Dataset entries:

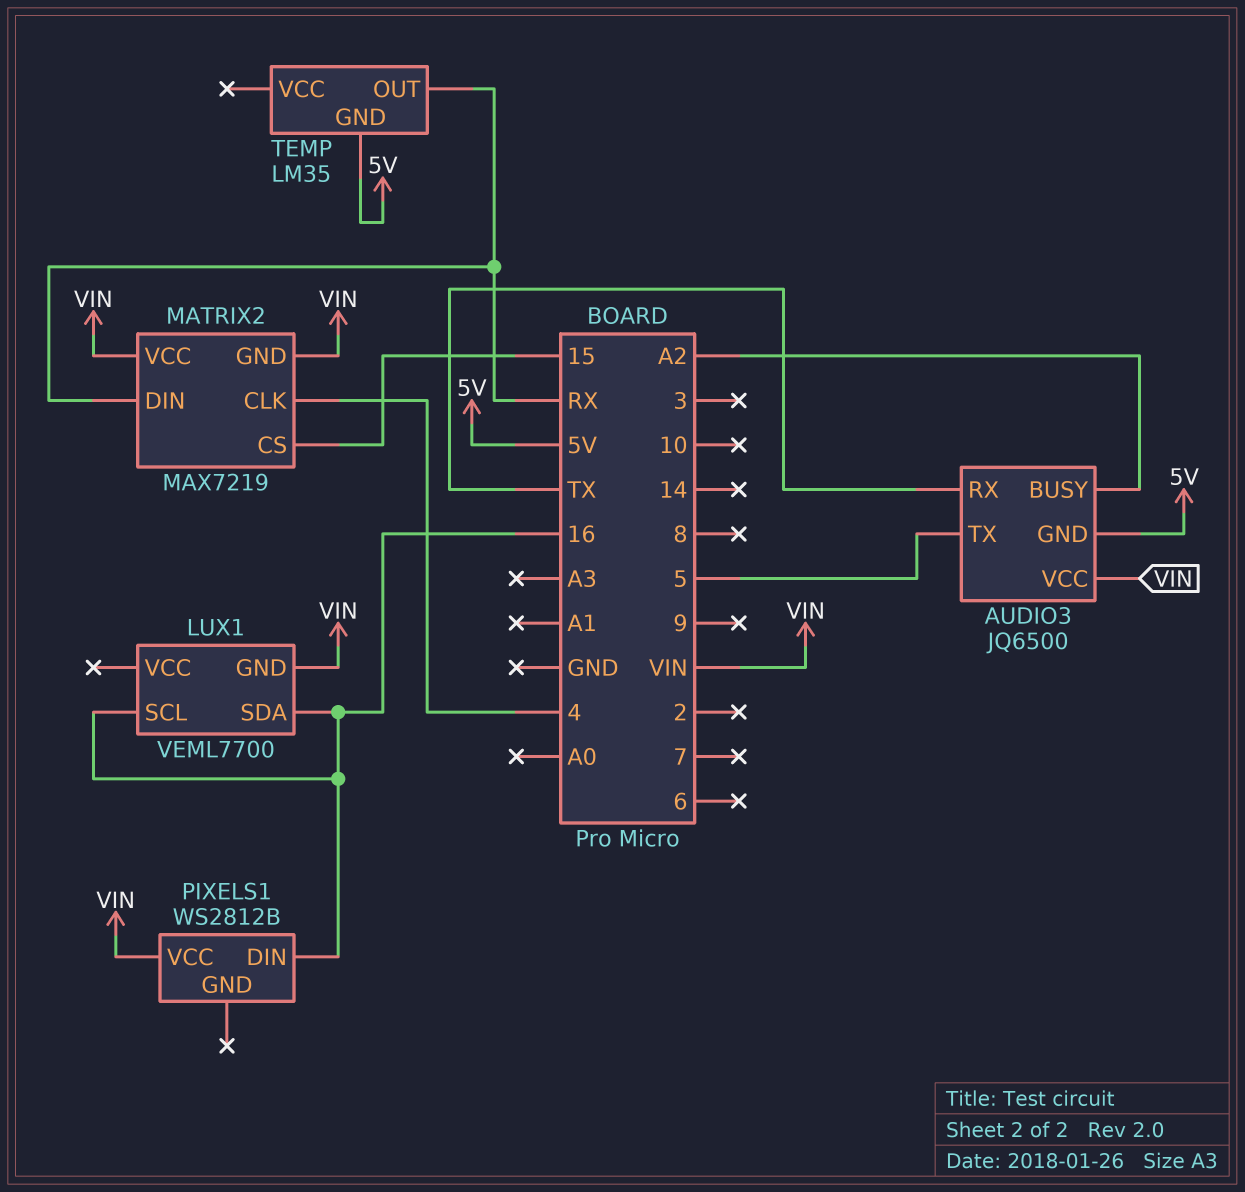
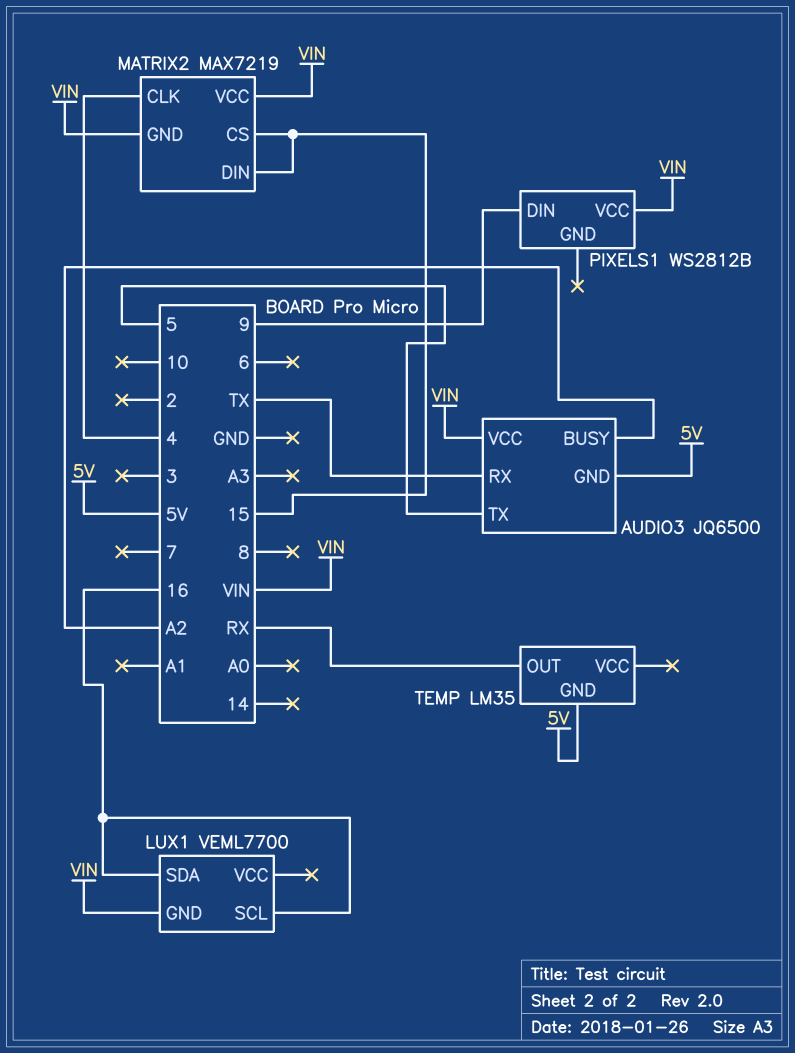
MATRIX2 pin DIN: RX -> 15
PIXELS1 pin DIN: 16 -> 9

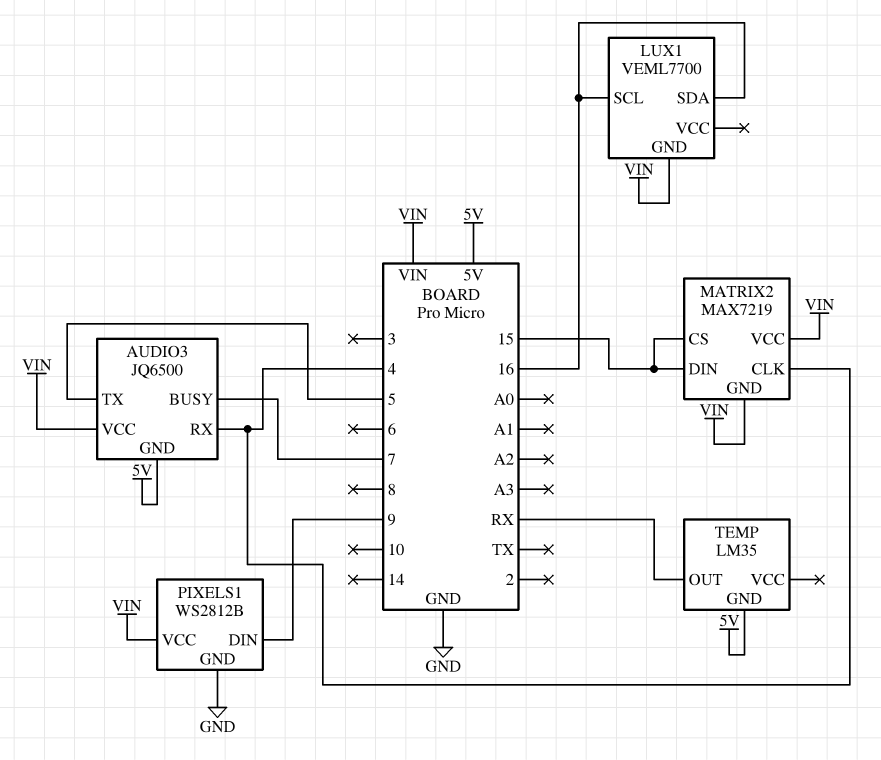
AUDIO3 pin BUSY: A2 -> 7
AUDIO3 pin RX: TX -> 4
PIXELS1 pin GND: none -> GND

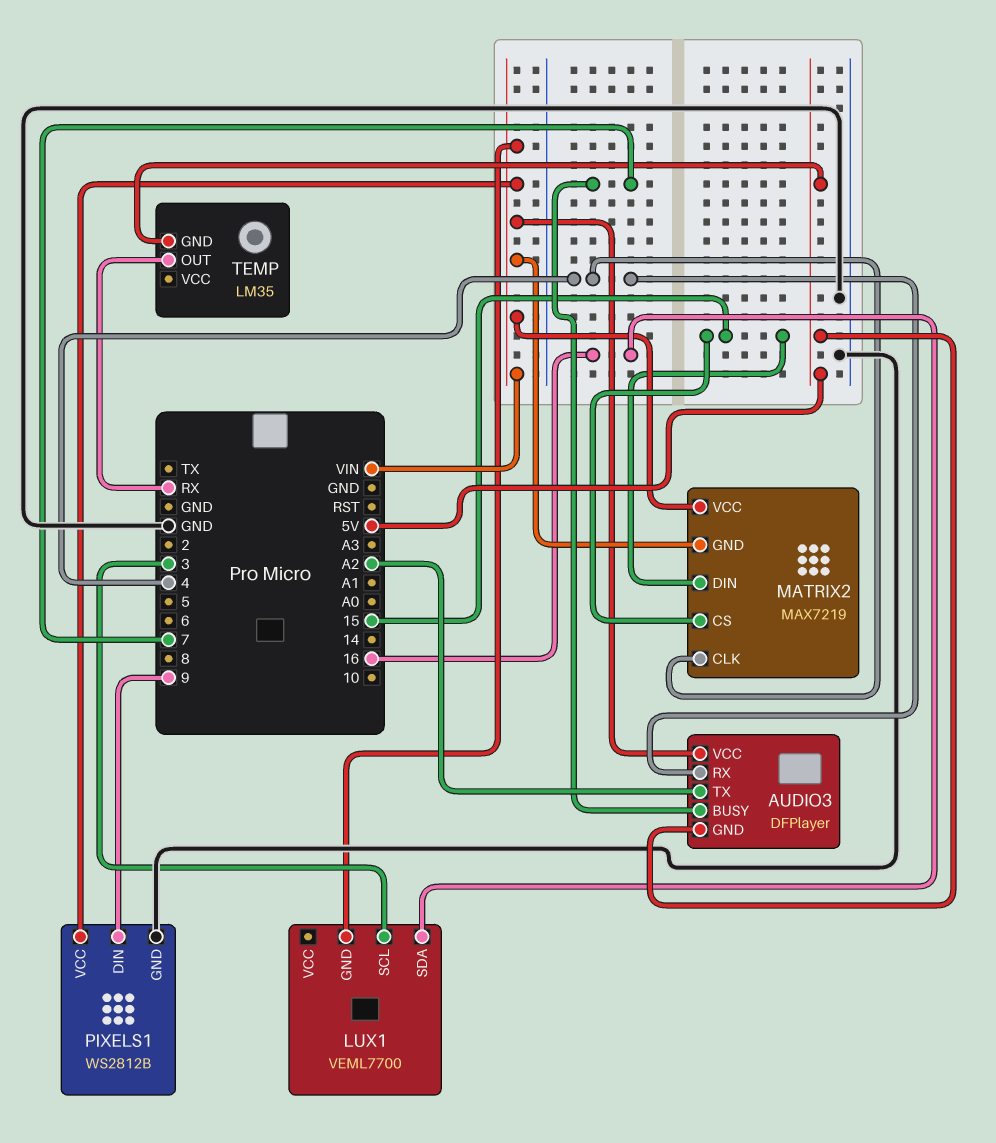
AUDIO3: JQ6500 -> DFPlayer
AUDIO3 pin TX: 5 -> A2
LUX1 pin SCL: 16 -> 3

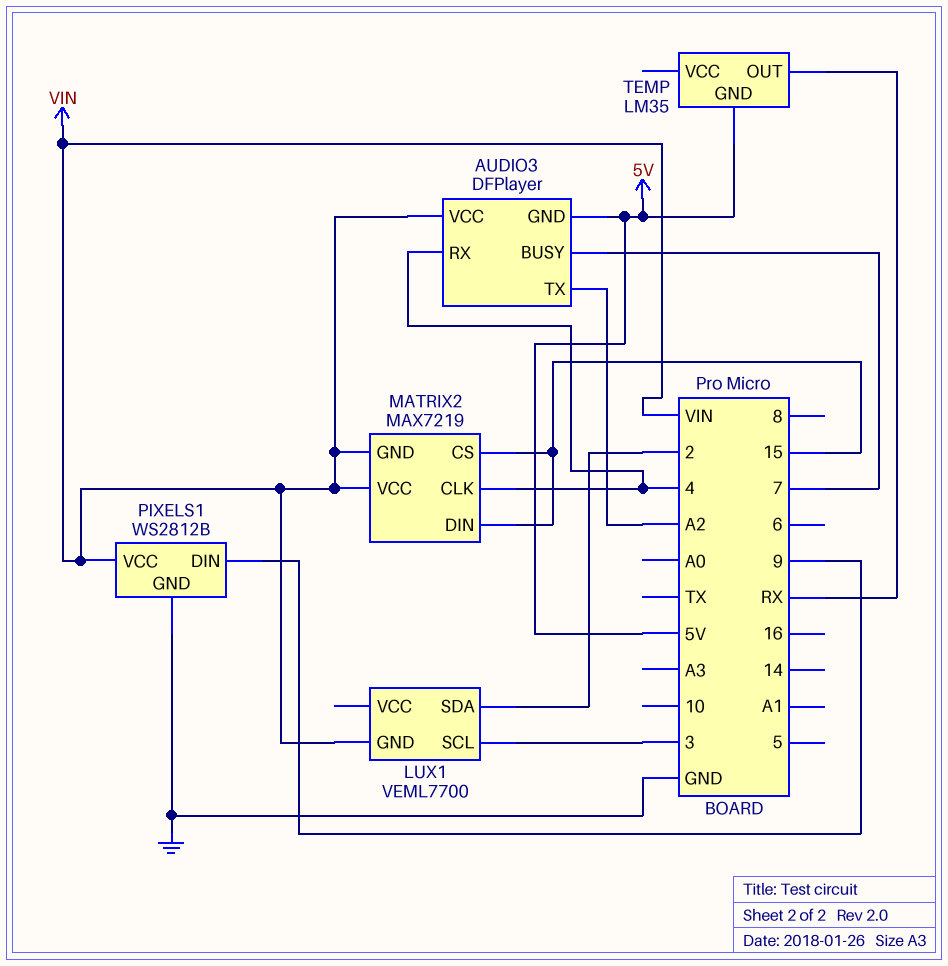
LUX1 pin SDA: 16 -> 2

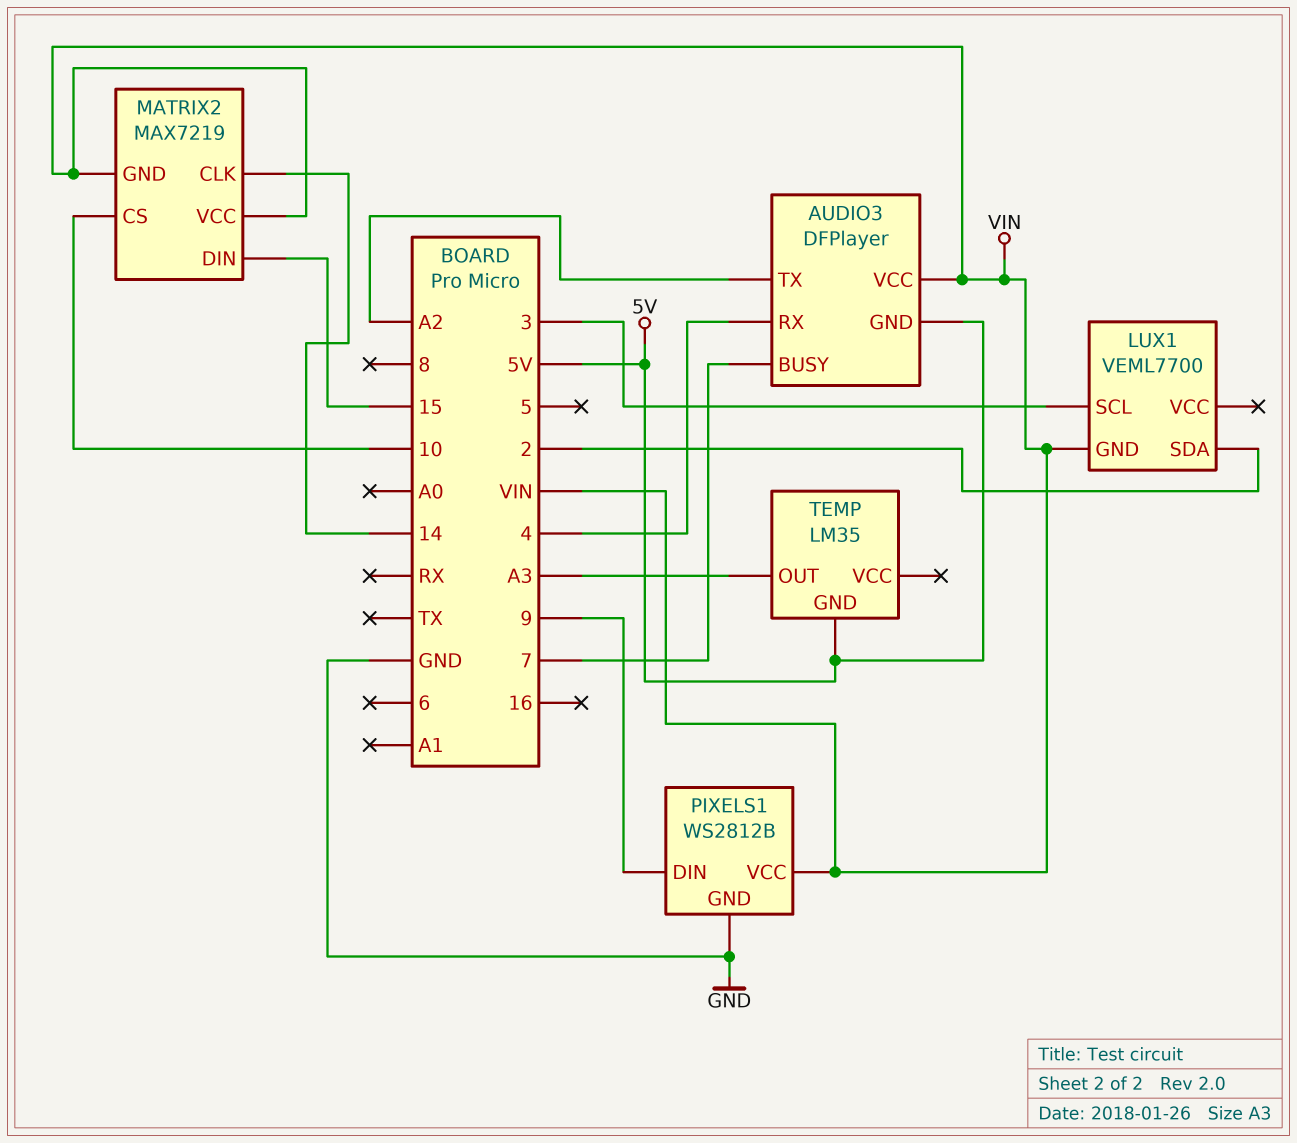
MATRIX2 pin CLK: 4 -> 14
MATRIX2 pin CS: 15 -> 10
TEMP pin OUT: RX -> A3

# TASK TO COMPLETE:
Reproduce, word for word, the lines from the one containing "LUX1 pin SCL: 16 -> 3" through the final line above. Leave every picture out.

# YOUR RESPONSE:
LUX1 pin SCL: 16 -> 3

LUX1 pin SDA: 16 -> 2

MATRIX2 pin CLK: 4 -> 14
MATRIX2 pin CS: 15 -> 10
TEMP pin OUT: RX -> A3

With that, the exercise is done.